__What is required__:
Give back the full listing exactly, setting the pictures aside.

BEGIN

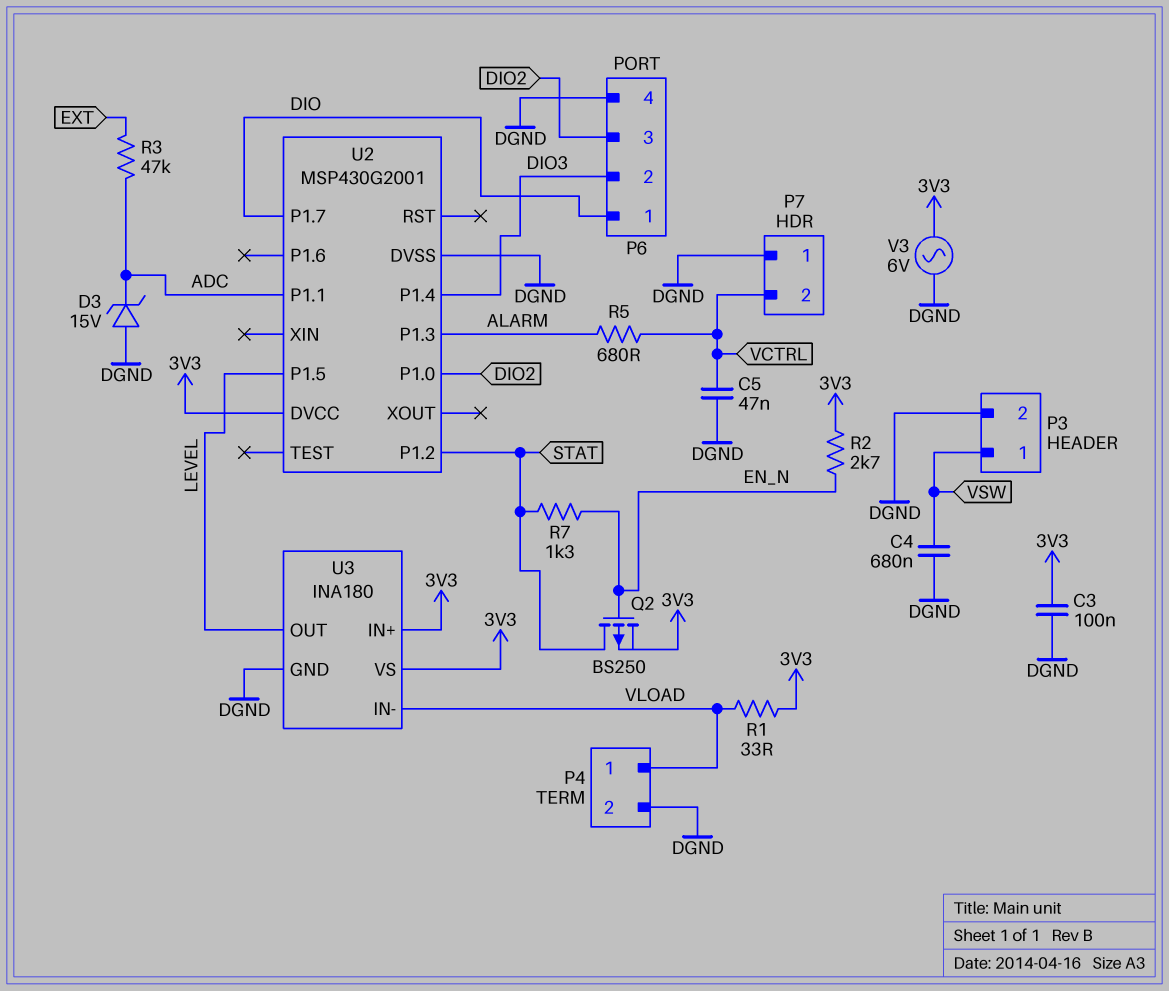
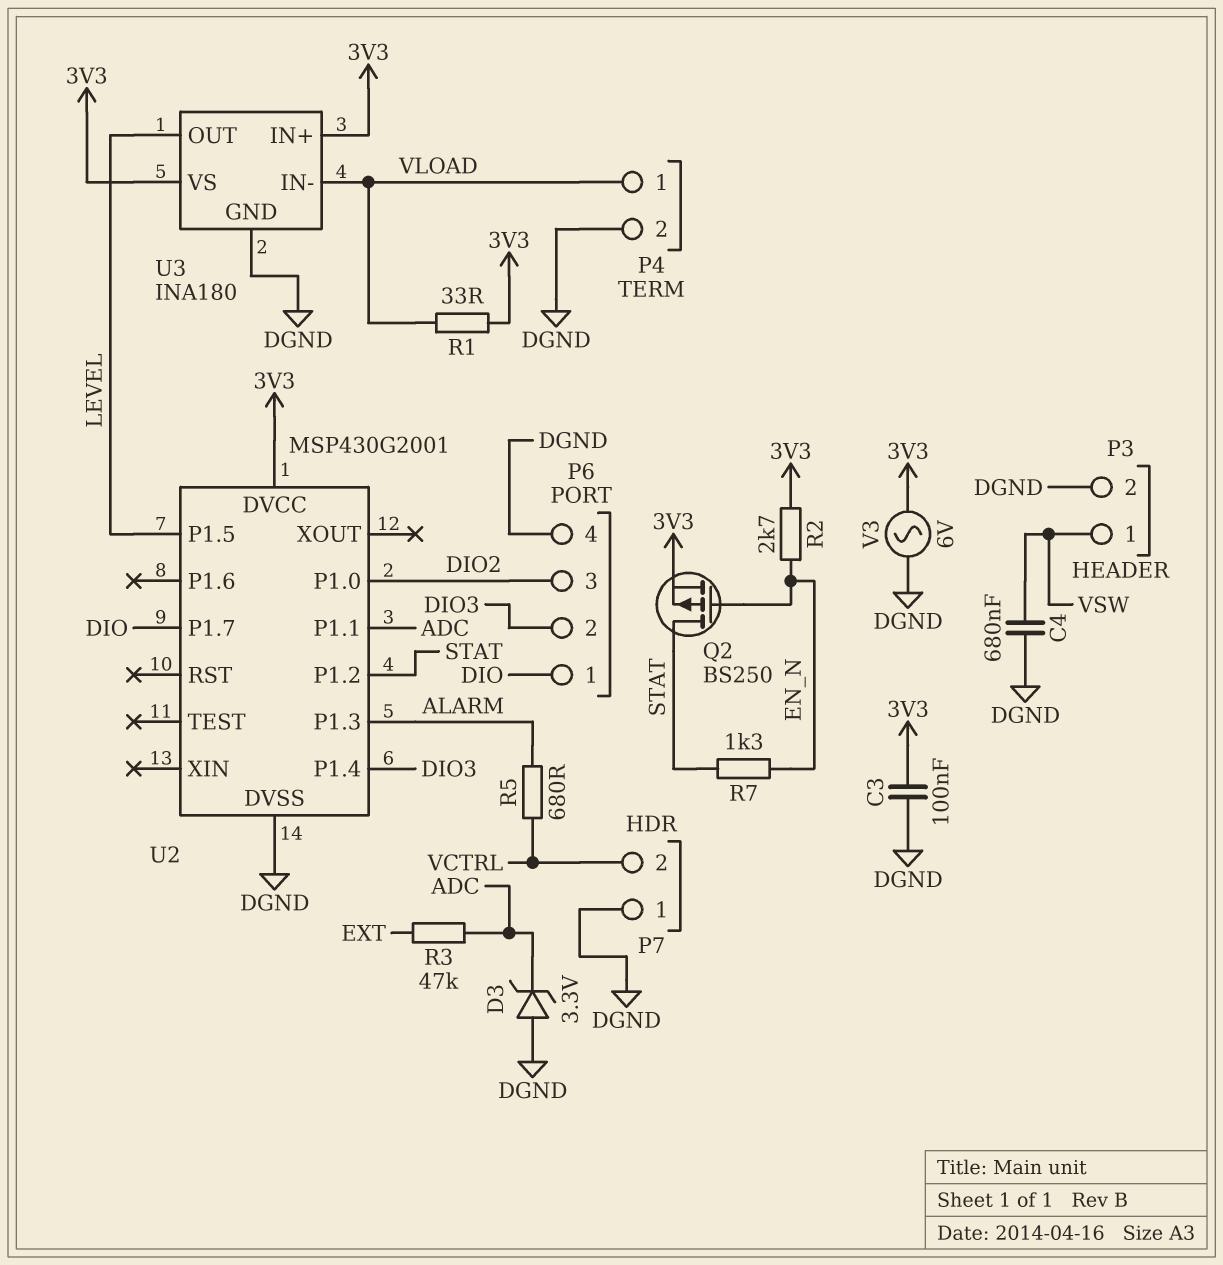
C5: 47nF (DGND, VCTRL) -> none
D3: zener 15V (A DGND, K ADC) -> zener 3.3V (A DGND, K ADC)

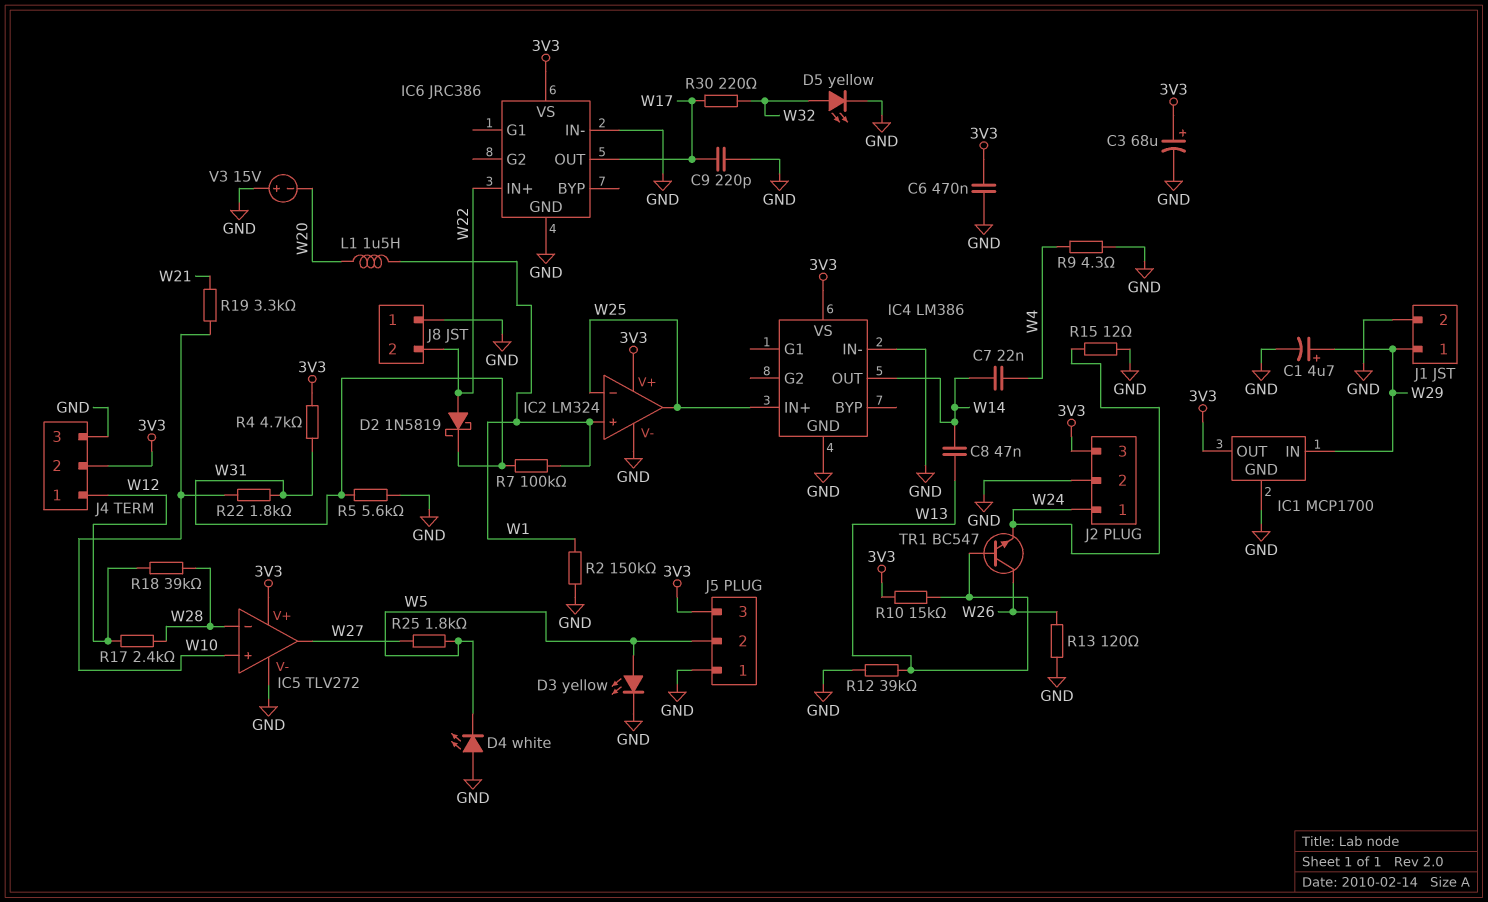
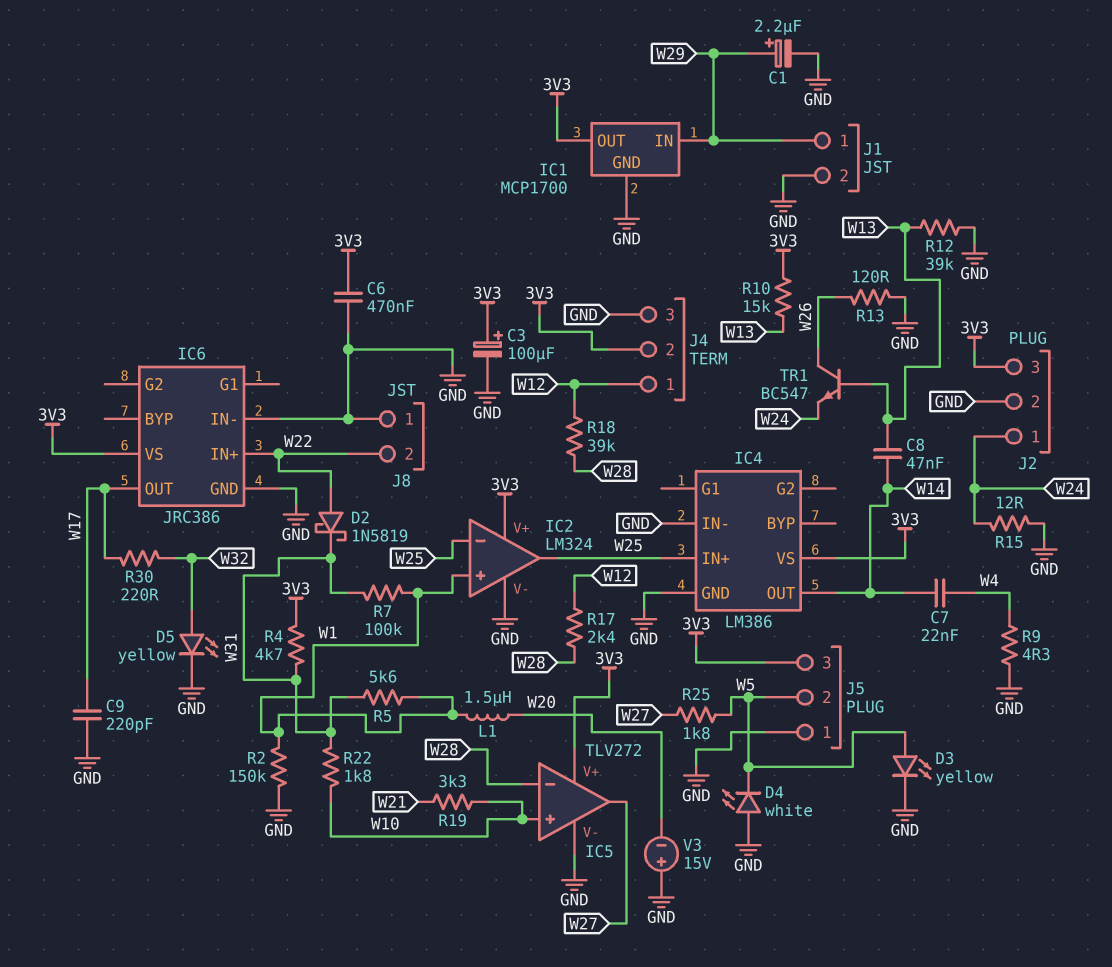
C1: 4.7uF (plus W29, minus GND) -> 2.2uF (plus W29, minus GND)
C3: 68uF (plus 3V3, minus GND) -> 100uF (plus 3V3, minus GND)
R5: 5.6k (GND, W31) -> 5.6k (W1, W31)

END

__Output of the task__:
C5: 47nF (DGND, VCTRL) -> none
D3: zener 15V (A DGND, K ADC) -> zener 3.3V (A DGND, K ADC)

C1: 4.7uF (plus W29, minus GND) -> 2.2uF (plus W29, minus GND)
C3: 68uF (plus 3V3, minus GND) -> 100uF (plus 3V3, minus GND)
R5: 5.6k (GND, W31) -> 5.6k (W1, W31)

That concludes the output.